# Work required
Reproduce the records that follow without alteration, apart from removing the pictures.

*** Opening Data section ***

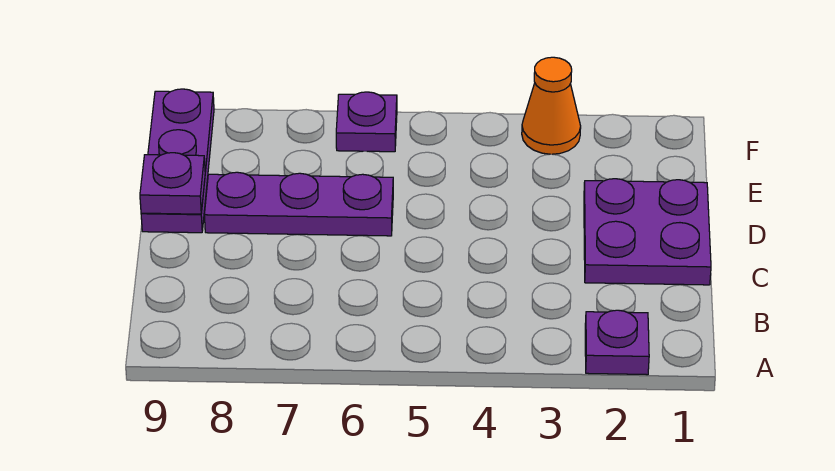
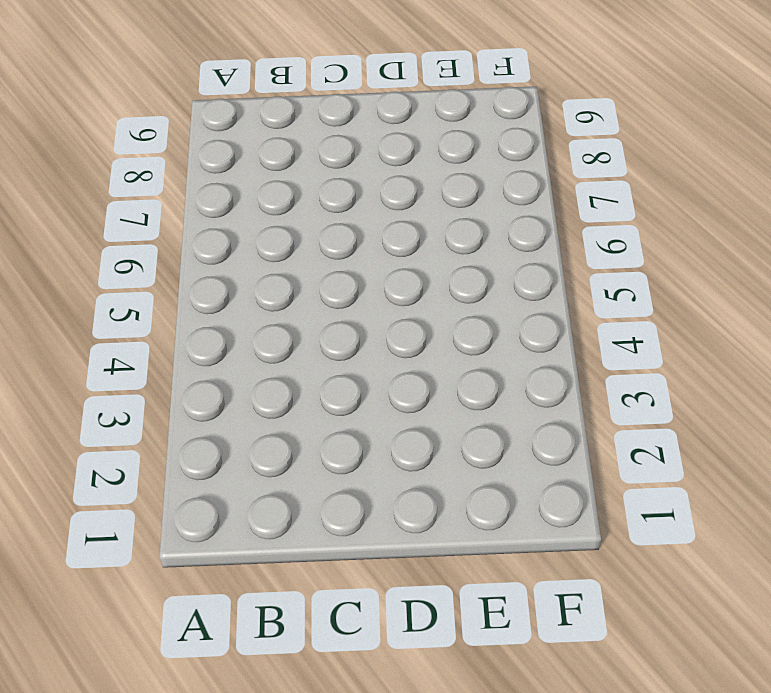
none -> purple plate A2 level 1
none -> purple plate C1:D2 level 1

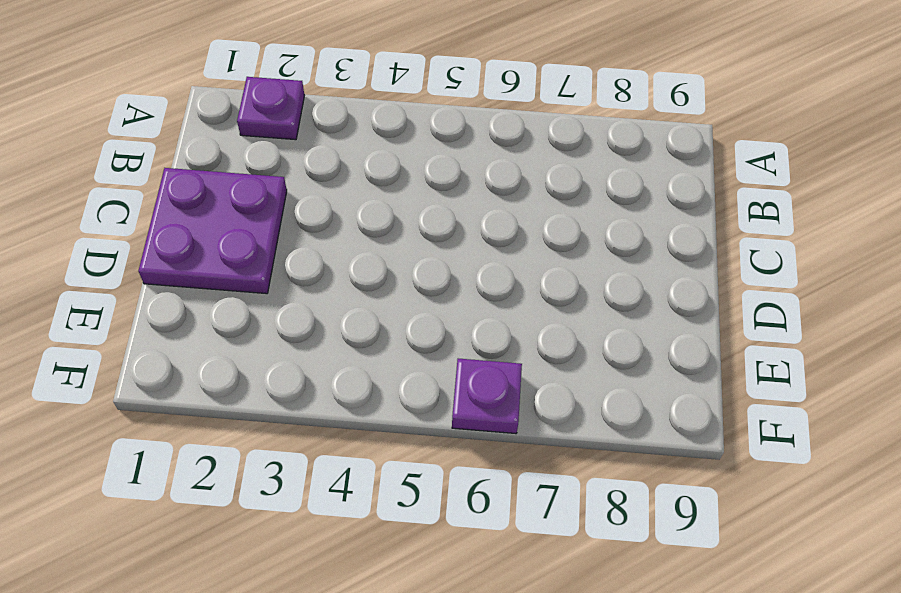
none -> purple plate D6:D8 level 1
none -> purple plate D9:F9 level 1

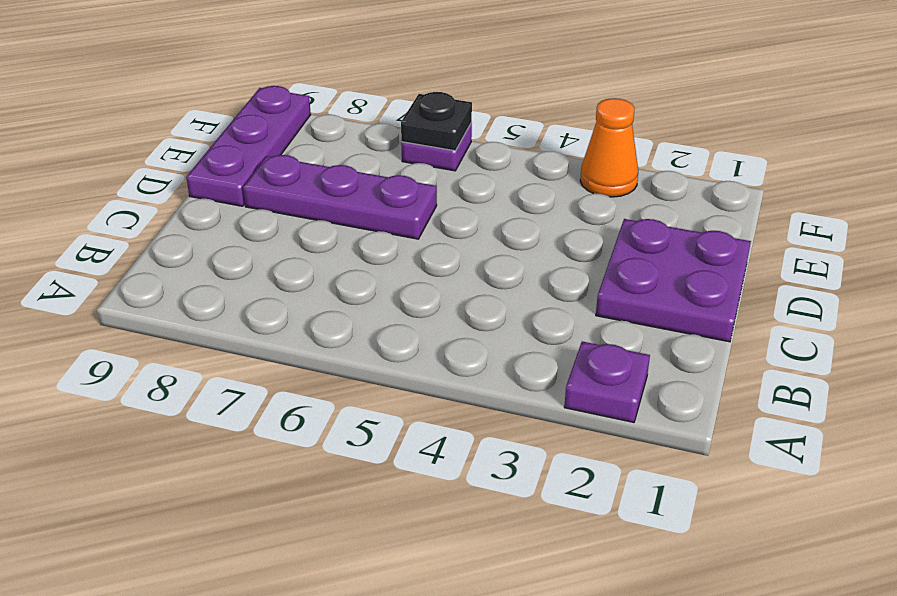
black plate F6 level 2 -> none
none -> purple plate D9 level 2

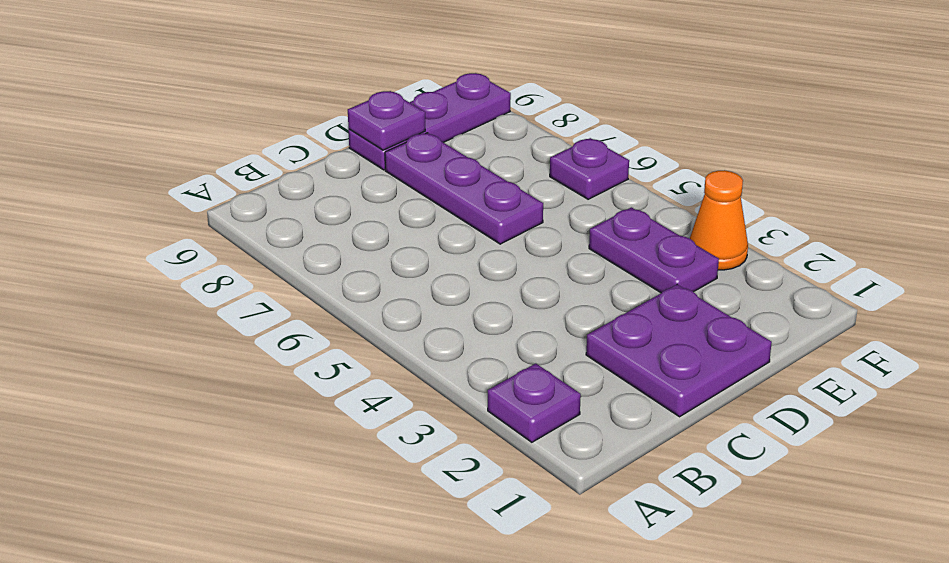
purple plate E3:E4 level 1 -> none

*** Closing Data section ***

# Exercise solution
none -> purple plate A2 level 1
none -> purple plate C1:D2 level 1

none -> purple plate D6:D8 level 1
none -> purple plate D9:F9 level 1

black plate F6 level 2 -> none
none -> purple plate D9 level 2

purple plate E3:E4 level 1 -> none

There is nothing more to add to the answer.